- **Image change detection data**:
=== Begin Enclosure ===
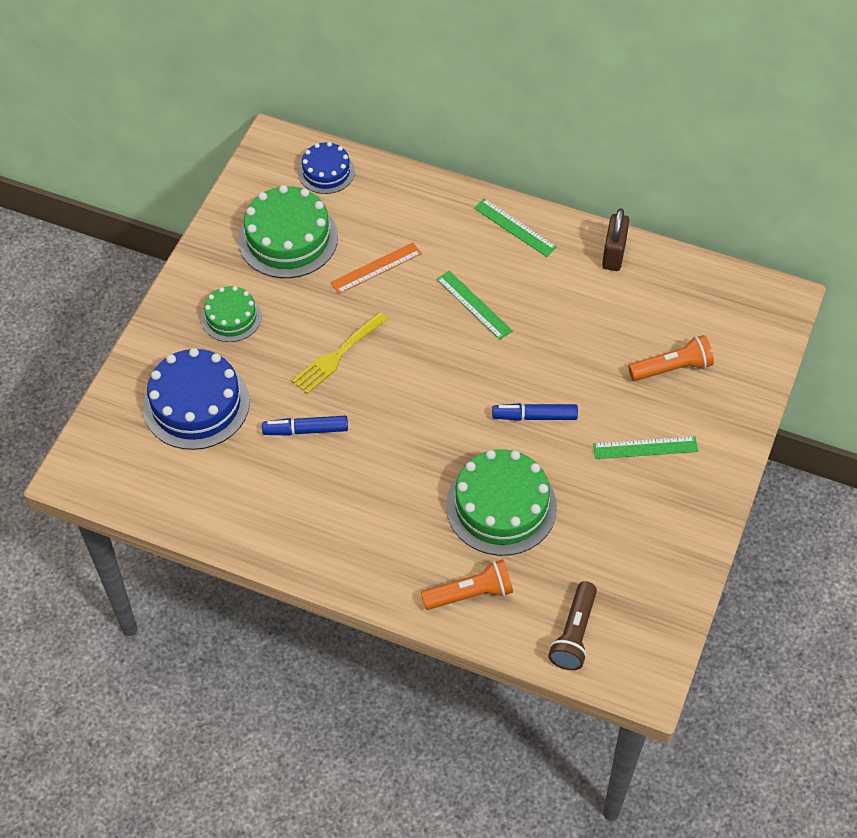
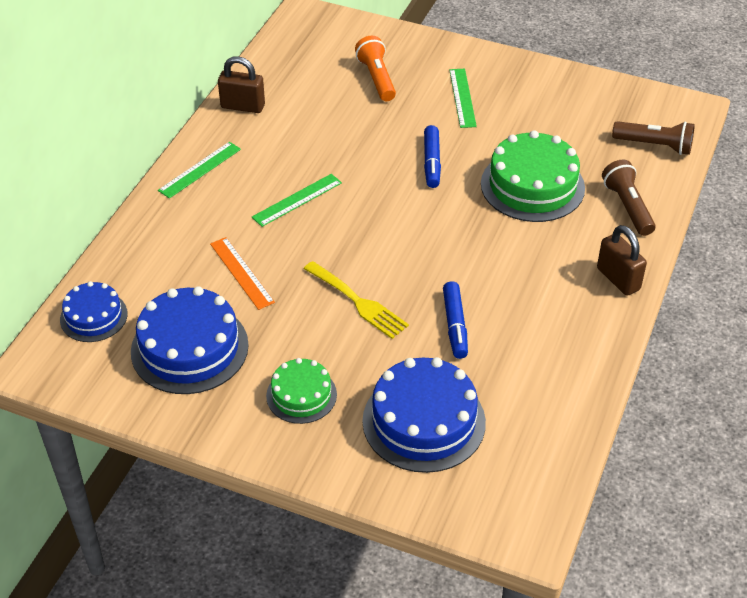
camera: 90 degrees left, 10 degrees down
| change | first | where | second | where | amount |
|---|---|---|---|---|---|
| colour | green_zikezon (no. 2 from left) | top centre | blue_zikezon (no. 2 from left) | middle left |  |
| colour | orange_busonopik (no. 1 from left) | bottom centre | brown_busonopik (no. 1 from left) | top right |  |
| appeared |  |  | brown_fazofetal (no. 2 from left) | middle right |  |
=== End Enclosure ===
- **Work required**: Collect each line of the entries that has the word "centre", copying it in full.

- **Solution to this problem**:
| colour | green_zikezon (no. 2 from left) | top centre | blue_zikezon (no. 2 from left) | middle left |  |
| colour | orange_busonopik (no. 1 from left) | bottom centre | brown_busonopik (no. 1 from left) | top right |  |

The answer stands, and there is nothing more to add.